Object change listings:
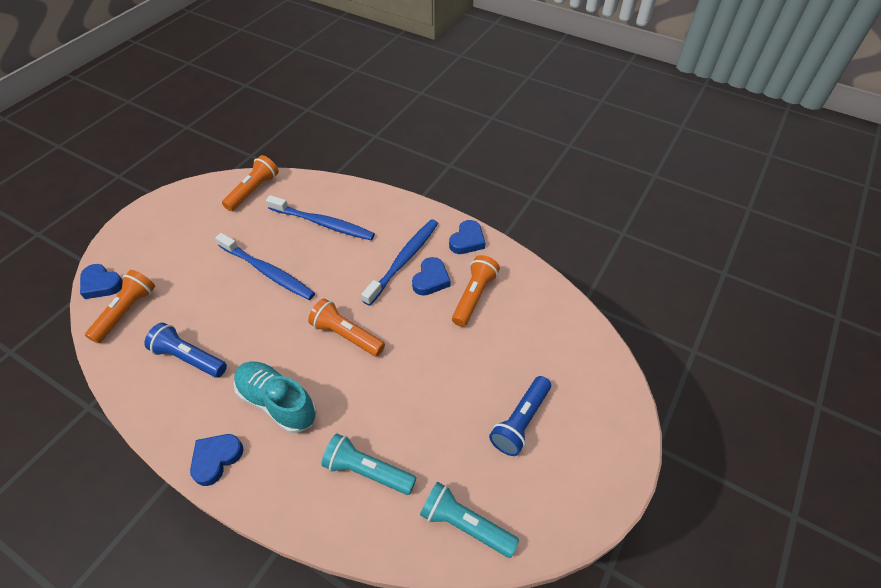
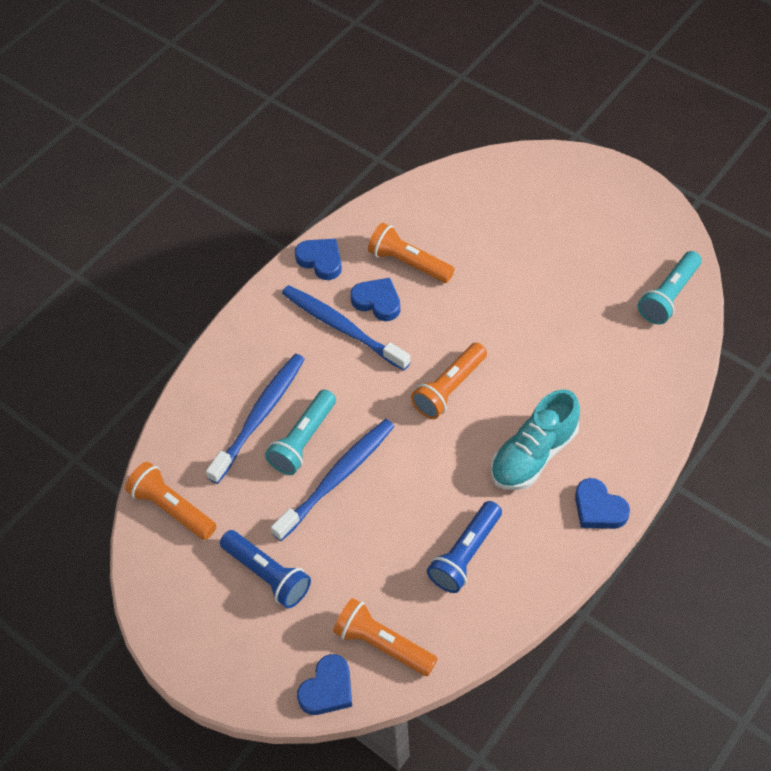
camera: 80 degrees left, 5 degrees up
(367, 471) = (615, 370): turquoise flashlight -> turquoise flashlight (303, 440)
(520, 421) = (568, 242): blue flashlight -> blue flashlight (267, 574)

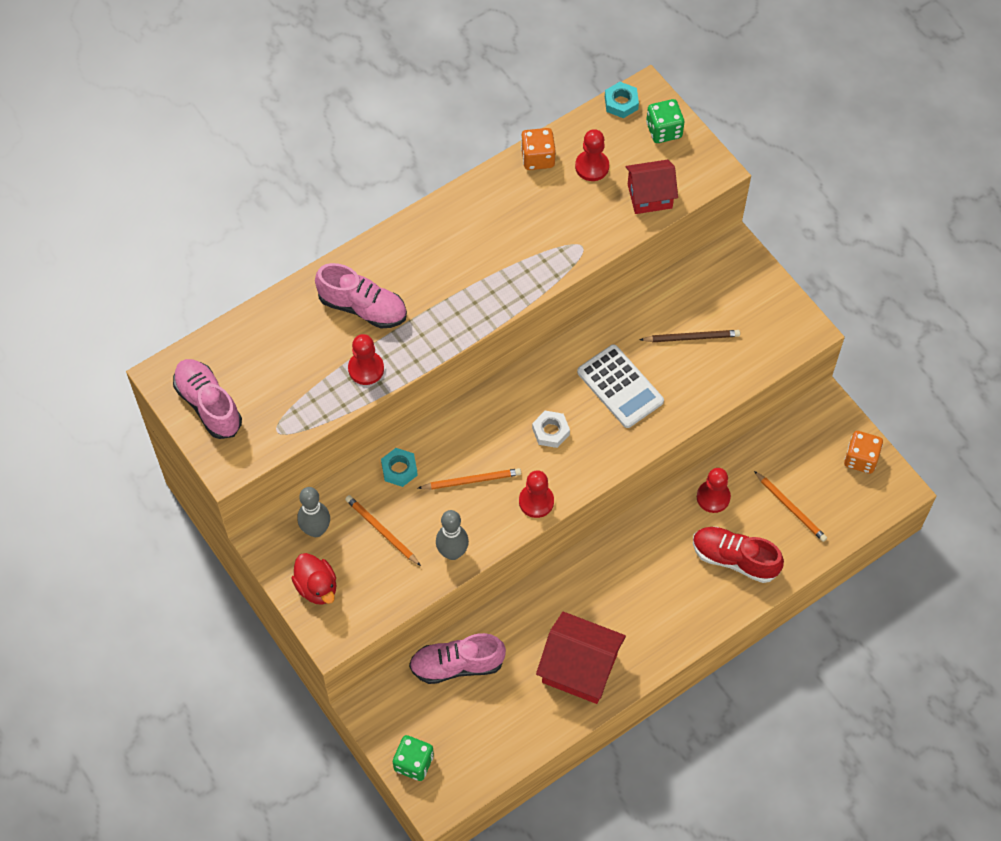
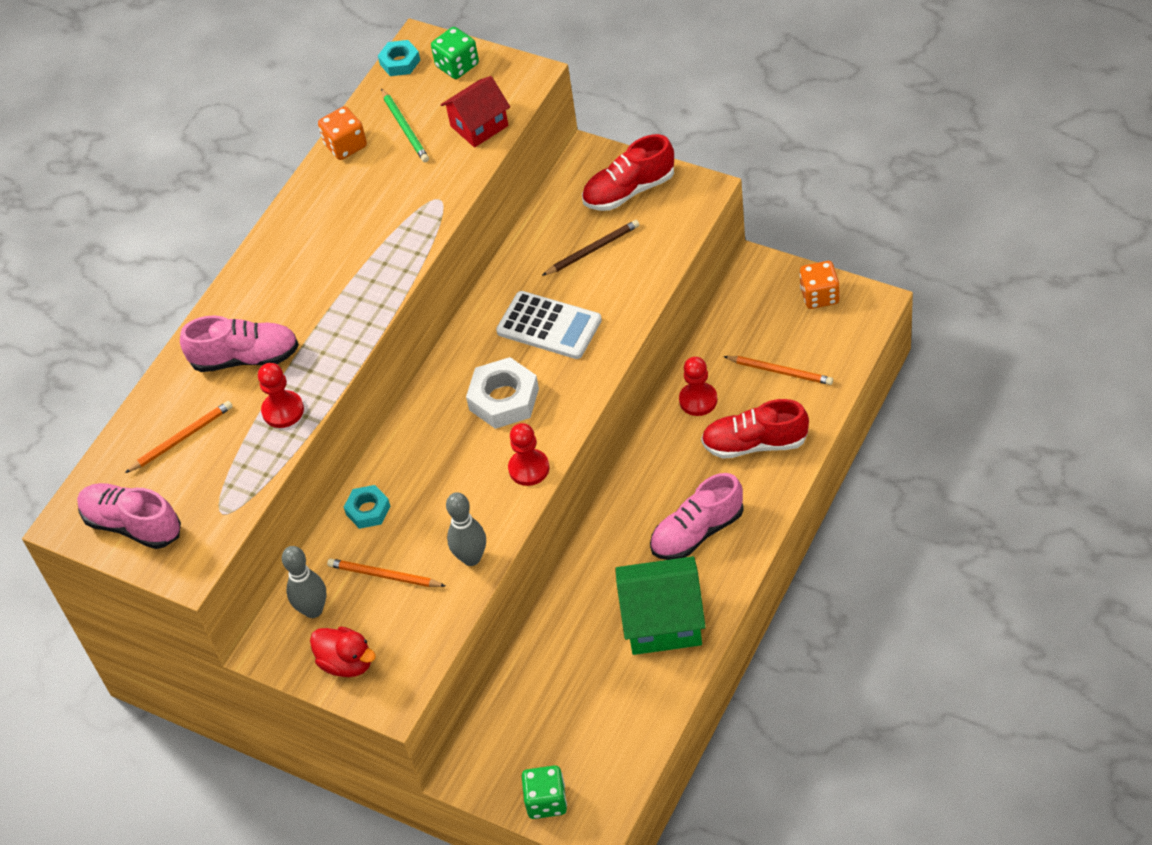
camera: 20 degrees left, 10 degrees down
(457, 665) = (534, 684): pink shoe -> pink shoe (697, 532)
(471, 480) = (450, 483): orange pencil -> orange pencil (181, 438)
(550, 431) = (504, 399): white nut -> white nut, size x1.66
(579, 668) = (663, 622): red house -> green house
(592, 166) = (405, 128): red pawn -> green pencil
(750, 300) = (629, 191): none -> red shoe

*The task*.
Could you restate every record above word for word, dropping the pictures?

*Completed exercise*.
camera: 80 degrees left, 5 degrees up
(367, 471) = (615, 370): turquoise flashlight -> turquoise flashlight (303, 440)
(520, 421) = (568, 242): blue flashlight -> blue flashlight (267, 574)

camera: 20 degrees left, 10 degrees down
(457, 665) = (534, 684): pink shoe -> pink shoe (697, 532)
(471, 480) = (450, 483): orange pencil -> orange pencil (181, 438)
(550, 431) = (504, 399): white nut -> white nut, size x1.66
(579, 668) = (663, 622): red house -> green house
(592, 166) = (405, 128): red pawn -> green pencil
(750, 300) = (629, 191): none -> red shoe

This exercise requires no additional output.